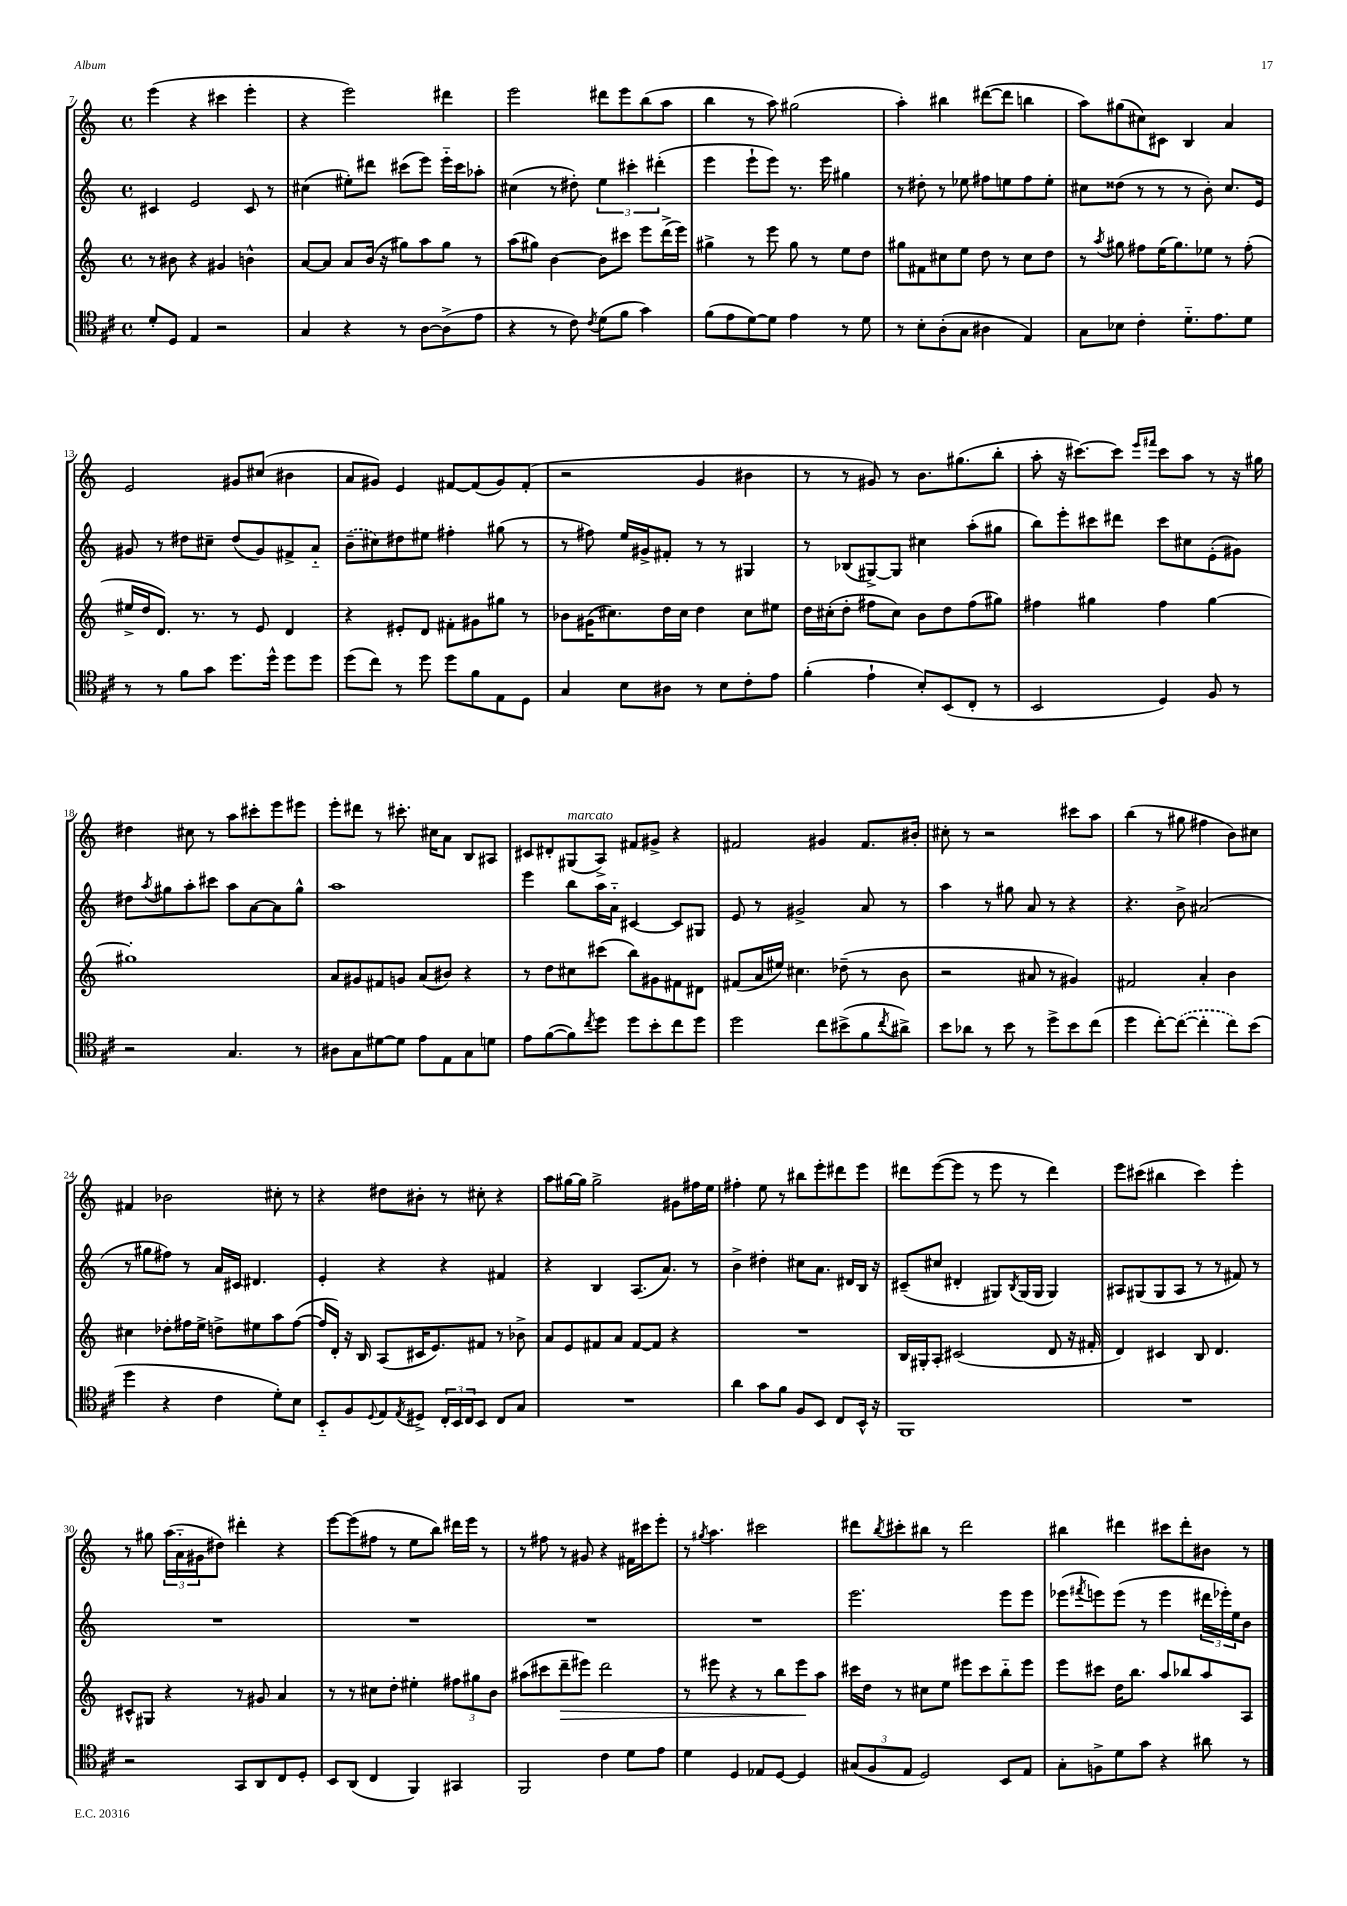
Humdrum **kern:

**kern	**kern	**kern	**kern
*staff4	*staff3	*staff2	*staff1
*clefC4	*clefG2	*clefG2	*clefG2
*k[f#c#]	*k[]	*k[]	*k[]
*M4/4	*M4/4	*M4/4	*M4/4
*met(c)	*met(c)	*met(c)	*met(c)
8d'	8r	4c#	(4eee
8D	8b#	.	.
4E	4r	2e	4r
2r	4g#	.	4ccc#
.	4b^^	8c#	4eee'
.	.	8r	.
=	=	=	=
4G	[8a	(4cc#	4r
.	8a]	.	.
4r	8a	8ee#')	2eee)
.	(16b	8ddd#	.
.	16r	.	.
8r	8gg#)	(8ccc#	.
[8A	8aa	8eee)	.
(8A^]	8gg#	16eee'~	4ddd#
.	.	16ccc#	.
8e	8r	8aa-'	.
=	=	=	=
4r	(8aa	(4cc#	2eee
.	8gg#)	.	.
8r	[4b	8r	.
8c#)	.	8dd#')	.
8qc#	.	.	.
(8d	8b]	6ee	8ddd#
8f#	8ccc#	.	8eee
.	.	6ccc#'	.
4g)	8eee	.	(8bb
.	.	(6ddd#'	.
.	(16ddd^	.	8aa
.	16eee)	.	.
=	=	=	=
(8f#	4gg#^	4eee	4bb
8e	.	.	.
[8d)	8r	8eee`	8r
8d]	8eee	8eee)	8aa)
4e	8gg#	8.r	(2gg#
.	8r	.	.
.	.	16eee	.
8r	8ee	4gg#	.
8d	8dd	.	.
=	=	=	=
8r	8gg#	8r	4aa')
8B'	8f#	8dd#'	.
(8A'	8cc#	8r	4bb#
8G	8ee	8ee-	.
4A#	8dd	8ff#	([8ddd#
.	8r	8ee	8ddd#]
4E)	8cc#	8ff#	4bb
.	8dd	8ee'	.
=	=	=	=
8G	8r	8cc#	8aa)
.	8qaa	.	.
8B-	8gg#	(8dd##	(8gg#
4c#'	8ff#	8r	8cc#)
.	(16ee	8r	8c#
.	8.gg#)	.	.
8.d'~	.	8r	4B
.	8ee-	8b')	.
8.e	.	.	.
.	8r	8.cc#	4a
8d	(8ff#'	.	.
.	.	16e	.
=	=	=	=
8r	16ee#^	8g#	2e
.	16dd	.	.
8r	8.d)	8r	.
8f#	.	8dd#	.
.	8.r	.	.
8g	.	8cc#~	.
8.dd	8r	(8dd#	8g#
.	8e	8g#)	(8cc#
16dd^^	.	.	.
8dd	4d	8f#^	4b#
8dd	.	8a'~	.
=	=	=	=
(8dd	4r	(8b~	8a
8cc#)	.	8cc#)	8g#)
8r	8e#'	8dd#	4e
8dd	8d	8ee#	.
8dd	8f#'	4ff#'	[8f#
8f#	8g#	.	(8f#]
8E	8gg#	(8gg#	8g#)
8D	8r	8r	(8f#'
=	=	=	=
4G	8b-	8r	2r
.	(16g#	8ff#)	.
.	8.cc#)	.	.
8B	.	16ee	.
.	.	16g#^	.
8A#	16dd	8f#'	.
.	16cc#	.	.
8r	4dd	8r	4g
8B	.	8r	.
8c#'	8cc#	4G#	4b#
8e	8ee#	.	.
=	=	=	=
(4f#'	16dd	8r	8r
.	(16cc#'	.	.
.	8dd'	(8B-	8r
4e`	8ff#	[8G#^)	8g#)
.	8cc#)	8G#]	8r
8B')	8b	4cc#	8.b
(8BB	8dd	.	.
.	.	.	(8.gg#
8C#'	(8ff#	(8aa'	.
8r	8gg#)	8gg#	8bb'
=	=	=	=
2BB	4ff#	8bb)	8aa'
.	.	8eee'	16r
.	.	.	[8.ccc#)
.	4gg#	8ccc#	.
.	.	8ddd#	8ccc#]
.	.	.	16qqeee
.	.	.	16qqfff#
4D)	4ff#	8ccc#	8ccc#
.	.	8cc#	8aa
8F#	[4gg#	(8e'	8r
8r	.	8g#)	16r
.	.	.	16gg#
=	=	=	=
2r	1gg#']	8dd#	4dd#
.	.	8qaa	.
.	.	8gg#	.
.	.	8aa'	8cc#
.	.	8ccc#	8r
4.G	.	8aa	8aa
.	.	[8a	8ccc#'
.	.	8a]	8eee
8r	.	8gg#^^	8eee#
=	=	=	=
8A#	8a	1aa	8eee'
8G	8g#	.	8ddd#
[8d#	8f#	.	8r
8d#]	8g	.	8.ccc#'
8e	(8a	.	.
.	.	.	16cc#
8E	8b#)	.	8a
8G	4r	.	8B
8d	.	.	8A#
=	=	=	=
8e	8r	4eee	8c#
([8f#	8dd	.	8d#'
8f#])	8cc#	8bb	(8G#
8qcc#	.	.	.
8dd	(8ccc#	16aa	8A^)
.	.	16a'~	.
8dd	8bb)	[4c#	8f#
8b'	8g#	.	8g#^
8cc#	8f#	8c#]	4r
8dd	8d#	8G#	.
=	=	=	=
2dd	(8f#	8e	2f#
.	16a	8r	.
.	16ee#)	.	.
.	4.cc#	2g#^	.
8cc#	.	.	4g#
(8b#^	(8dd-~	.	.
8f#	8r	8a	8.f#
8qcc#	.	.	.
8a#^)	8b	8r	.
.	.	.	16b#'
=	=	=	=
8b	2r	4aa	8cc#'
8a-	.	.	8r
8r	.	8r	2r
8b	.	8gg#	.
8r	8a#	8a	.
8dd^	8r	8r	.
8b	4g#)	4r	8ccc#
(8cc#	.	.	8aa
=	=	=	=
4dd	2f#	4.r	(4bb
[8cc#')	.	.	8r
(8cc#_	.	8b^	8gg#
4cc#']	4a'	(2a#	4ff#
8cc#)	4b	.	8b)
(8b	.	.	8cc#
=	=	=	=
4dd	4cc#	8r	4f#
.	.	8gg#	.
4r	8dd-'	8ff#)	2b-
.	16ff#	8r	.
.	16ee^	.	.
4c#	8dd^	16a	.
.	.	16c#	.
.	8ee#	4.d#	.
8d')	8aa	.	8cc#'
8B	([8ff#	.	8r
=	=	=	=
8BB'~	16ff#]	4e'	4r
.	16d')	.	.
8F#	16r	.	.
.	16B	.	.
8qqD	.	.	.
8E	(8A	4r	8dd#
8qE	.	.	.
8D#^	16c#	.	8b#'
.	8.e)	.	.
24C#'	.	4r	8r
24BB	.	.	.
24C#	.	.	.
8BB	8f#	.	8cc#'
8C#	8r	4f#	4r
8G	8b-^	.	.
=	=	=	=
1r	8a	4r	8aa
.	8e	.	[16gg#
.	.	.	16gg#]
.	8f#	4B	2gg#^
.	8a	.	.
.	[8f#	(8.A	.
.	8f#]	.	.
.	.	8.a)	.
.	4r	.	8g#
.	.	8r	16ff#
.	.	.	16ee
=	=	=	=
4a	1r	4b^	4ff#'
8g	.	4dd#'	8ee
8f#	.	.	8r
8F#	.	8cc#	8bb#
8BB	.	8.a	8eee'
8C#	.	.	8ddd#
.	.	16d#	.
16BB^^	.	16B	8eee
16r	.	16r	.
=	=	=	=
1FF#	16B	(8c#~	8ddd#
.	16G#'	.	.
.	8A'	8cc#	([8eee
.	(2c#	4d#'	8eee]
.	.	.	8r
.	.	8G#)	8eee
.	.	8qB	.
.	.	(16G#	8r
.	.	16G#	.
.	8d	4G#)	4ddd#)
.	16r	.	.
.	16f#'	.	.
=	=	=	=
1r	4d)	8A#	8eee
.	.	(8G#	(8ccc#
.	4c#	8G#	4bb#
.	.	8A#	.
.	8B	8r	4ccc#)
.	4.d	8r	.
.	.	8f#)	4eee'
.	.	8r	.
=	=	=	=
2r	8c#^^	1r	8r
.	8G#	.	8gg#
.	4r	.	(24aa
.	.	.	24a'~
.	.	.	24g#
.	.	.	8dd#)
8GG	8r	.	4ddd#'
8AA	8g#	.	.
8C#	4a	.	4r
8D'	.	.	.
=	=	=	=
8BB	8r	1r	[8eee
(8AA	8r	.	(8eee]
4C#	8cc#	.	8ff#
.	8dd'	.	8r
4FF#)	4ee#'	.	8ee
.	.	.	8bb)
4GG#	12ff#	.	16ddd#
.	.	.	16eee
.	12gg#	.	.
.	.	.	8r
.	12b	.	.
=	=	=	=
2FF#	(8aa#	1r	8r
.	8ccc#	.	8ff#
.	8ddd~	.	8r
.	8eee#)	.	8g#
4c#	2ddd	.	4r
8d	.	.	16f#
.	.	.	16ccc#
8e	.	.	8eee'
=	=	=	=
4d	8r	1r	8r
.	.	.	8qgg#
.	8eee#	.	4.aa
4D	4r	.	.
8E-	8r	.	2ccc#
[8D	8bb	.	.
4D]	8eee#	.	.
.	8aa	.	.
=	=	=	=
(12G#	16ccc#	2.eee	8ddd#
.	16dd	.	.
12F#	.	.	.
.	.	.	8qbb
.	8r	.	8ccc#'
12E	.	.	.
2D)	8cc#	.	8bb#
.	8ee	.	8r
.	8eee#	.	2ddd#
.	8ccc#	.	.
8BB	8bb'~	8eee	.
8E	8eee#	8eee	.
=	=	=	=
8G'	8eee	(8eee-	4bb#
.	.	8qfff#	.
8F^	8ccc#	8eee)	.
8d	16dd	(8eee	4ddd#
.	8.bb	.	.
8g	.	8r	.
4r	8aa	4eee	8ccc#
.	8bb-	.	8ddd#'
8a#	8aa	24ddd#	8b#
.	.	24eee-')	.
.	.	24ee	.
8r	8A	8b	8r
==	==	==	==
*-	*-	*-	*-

* * *

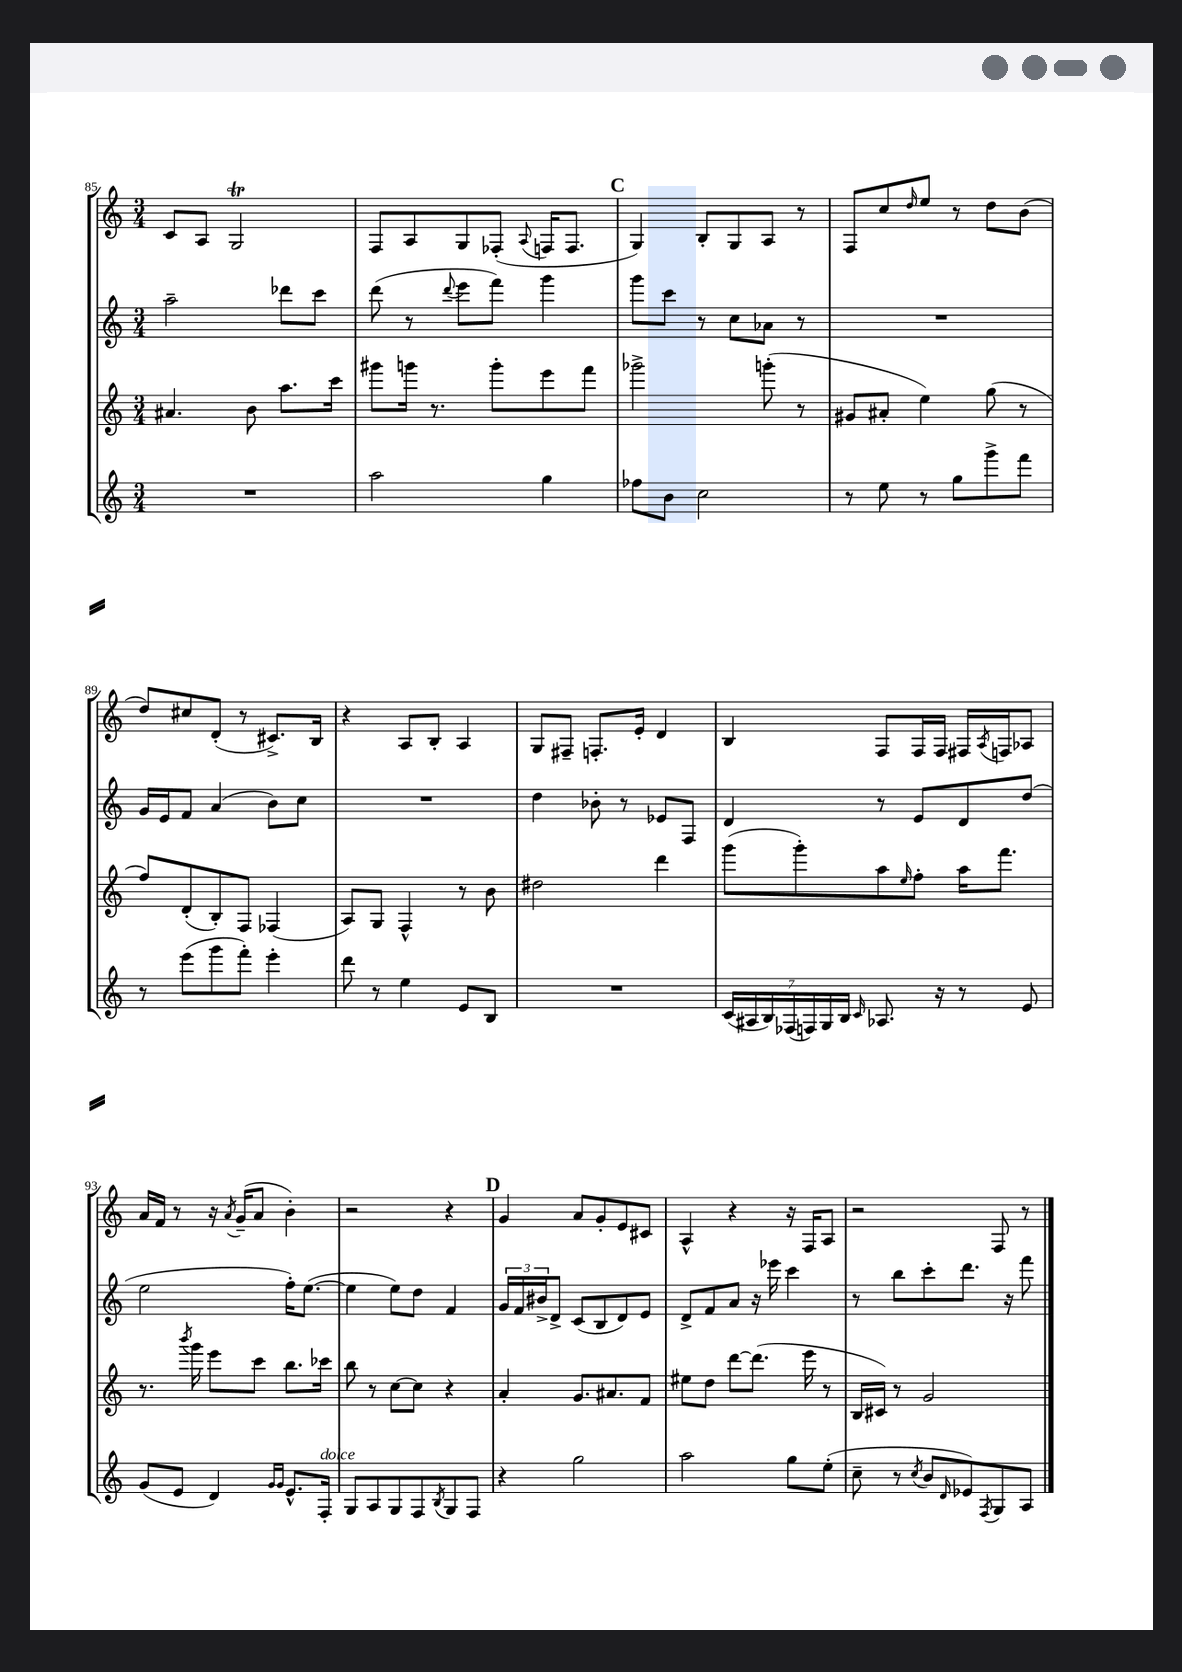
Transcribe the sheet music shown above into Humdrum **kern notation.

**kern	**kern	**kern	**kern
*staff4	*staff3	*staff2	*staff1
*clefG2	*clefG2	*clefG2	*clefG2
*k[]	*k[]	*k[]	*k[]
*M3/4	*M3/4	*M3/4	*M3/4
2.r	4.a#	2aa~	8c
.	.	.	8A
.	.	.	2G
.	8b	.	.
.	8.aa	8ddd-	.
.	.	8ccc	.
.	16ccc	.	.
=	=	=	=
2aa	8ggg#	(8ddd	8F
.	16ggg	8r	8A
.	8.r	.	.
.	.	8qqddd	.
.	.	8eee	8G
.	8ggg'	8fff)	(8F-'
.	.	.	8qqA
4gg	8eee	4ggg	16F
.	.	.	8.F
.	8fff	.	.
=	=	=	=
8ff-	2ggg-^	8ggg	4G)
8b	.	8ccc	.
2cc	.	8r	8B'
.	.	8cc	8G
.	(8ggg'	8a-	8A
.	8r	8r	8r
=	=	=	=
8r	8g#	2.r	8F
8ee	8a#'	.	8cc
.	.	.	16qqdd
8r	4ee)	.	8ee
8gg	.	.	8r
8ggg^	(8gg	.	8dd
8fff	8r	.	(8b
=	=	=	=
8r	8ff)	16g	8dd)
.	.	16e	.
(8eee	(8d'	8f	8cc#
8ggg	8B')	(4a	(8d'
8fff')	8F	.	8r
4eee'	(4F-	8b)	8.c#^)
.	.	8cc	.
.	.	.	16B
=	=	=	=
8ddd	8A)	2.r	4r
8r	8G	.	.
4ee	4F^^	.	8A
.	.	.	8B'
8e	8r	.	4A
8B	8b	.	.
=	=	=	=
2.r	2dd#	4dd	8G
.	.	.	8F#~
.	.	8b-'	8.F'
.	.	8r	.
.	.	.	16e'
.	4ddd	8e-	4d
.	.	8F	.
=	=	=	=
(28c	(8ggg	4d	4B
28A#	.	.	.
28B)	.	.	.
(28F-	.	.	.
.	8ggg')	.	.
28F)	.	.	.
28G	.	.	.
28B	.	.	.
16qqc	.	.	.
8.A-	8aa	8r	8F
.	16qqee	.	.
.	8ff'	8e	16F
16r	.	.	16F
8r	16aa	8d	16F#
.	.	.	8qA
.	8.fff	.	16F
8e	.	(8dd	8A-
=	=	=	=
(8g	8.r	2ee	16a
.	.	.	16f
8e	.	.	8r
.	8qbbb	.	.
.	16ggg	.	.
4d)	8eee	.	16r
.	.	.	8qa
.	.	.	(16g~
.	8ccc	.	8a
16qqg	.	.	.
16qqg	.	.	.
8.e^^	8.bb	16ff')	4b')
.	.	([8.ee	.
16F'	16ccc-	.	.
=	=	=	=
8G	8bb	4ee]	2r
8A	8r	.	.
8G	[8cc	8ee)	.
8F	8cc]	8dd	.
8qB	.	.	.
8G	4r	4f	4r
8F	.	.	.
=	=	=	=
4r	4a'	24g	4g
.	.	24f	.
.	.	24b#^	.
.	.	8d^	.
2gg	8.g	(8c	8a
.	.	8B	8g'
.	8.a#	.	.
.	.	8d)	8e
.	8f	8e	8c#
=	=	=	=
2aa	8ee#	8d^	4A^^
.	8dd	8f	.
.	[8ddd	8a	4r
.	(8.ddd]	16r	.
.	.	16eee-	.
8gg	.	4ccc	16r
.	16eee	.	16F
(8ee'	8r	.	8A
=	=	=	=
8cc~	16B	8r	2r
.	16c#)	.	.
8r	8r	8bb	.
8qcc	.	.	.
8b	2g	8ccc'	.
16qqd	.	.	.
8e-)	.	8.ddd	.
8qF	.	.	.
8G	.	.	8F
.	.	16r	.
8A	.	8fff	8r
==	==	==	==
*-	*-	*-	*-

Set exercise
Return each line from the records above that contains the string "kern".

Finished exercise
Humdrum **kern:
**kern	**kern	**kern	**kern
Transcribe the sheet music shown above into Humdrum **kern notation.
**kern	**kern	**kern	**kern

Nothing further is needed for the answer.